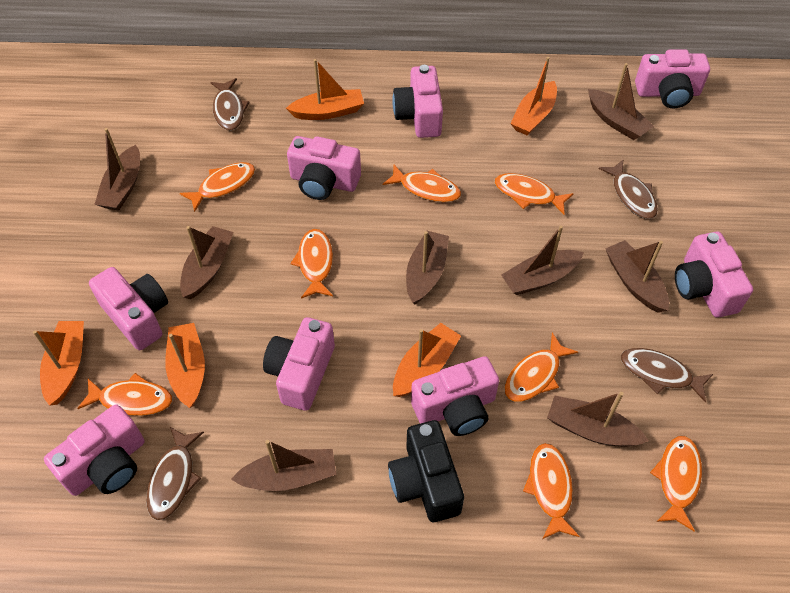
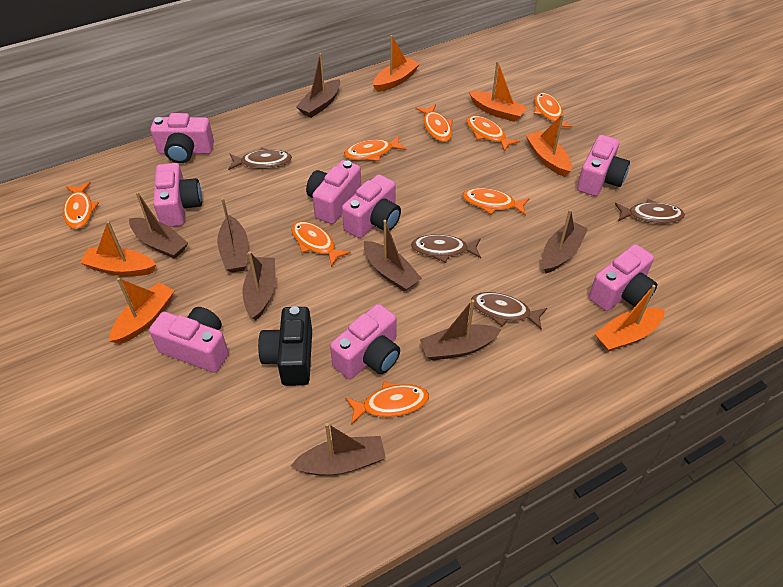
orange boat: 5 -> 6

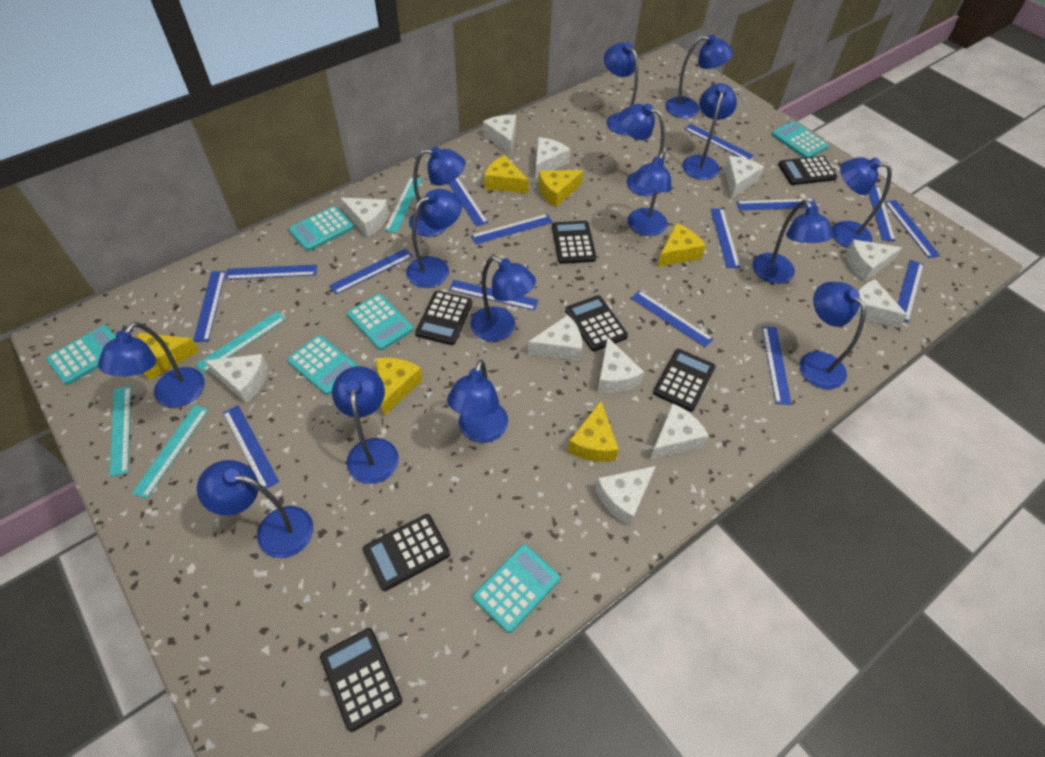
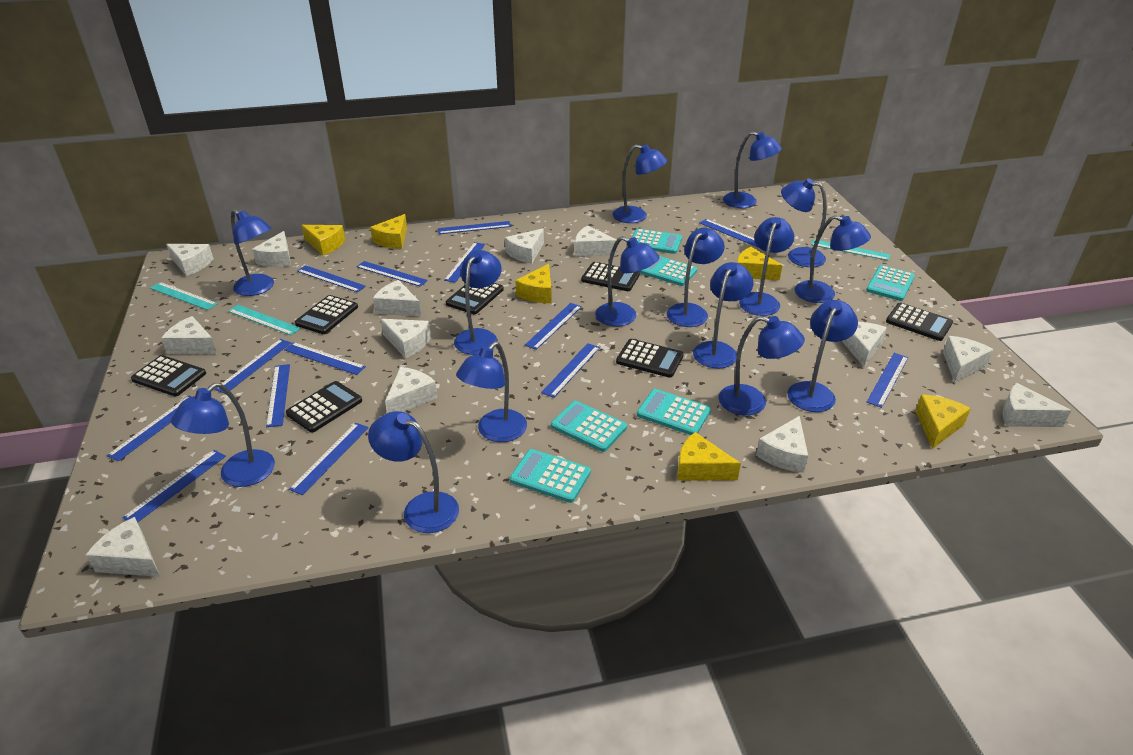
blue ruler: 15 -> 14
turquoise ruler: 4 -> 3
white cheese: 11 -> 13

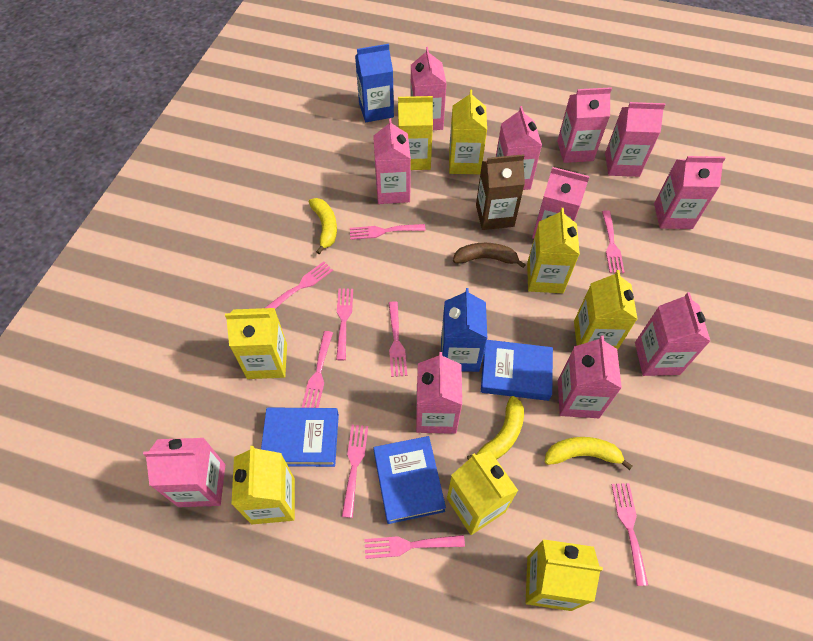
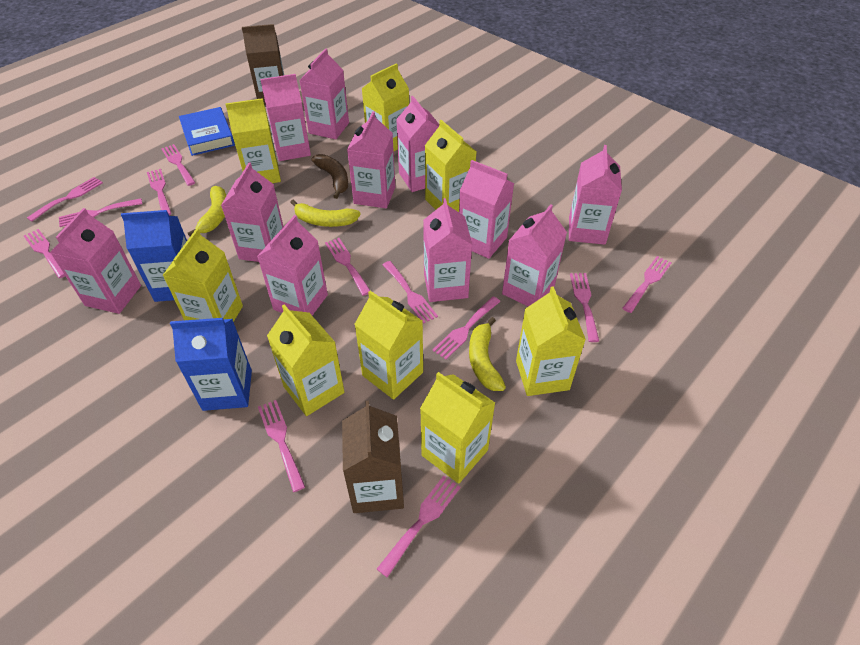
blue book: 3 -> 1
brown carton: 1 -> 2
pink fork: 9 -> 12

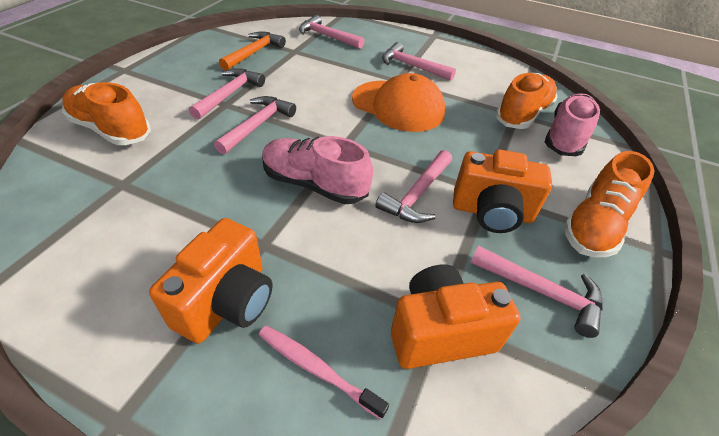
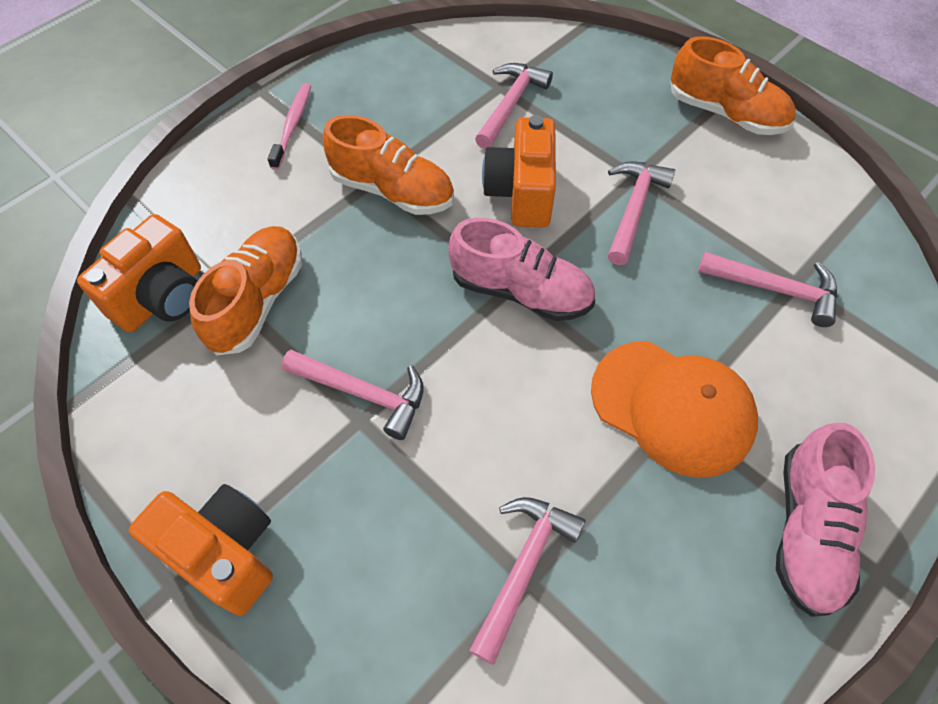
orange hammer: 1 -> 0
pink hammer: 6 -> 5

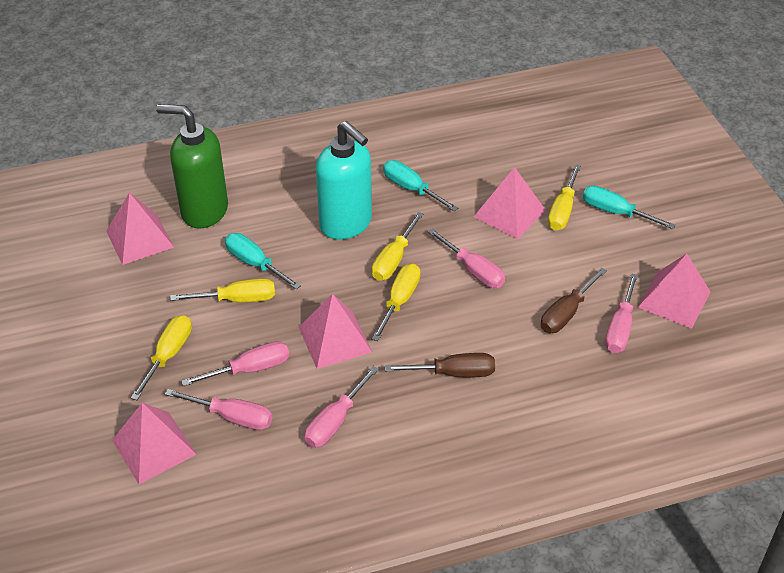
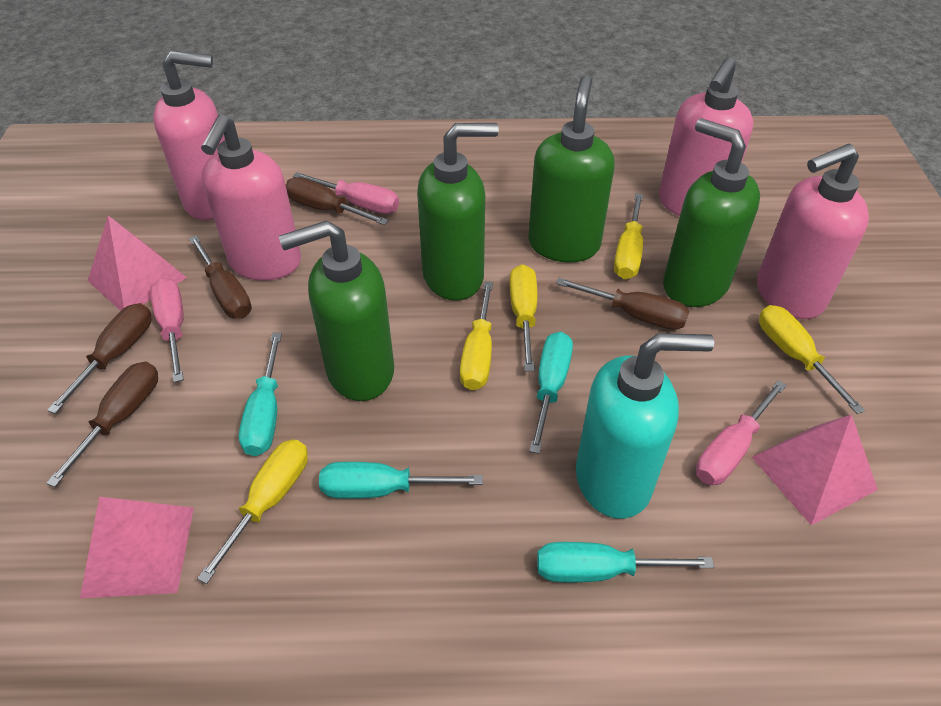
brown screwdriver: 2 -> 5
green soap dispenser: 1 -> 4
pink pyramid: 5 -> 3
pink screwdriver: 5 -> 3
pink soap dispenser: 0 -> 4
turquoise screwdriver: 3 -> 4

++++++

Problem: I would like the data copied exactly as it stands, with no pictures included.

Answer to the exercise:
orange boat: 5 -> 6

blue ruler: 15 -> 14
turquoise ruler: 4 -> 3
white cheese: 11 -> 13

blue book: 3 -> 1
brown carton: 1 -> 2
pink fork: 9 -> 12

orange hammer: 1 -> 0
pink hammer: 6 -> 5

brown screwdriver: 2 -> 5
green soap dispenser: 1 -> 4
pink pyramid: 5 -> 3
pink screwdriver: 5 -> 3
pink soap dispenser: 0 -> 4
turquoise screwdriver: 3 -> 4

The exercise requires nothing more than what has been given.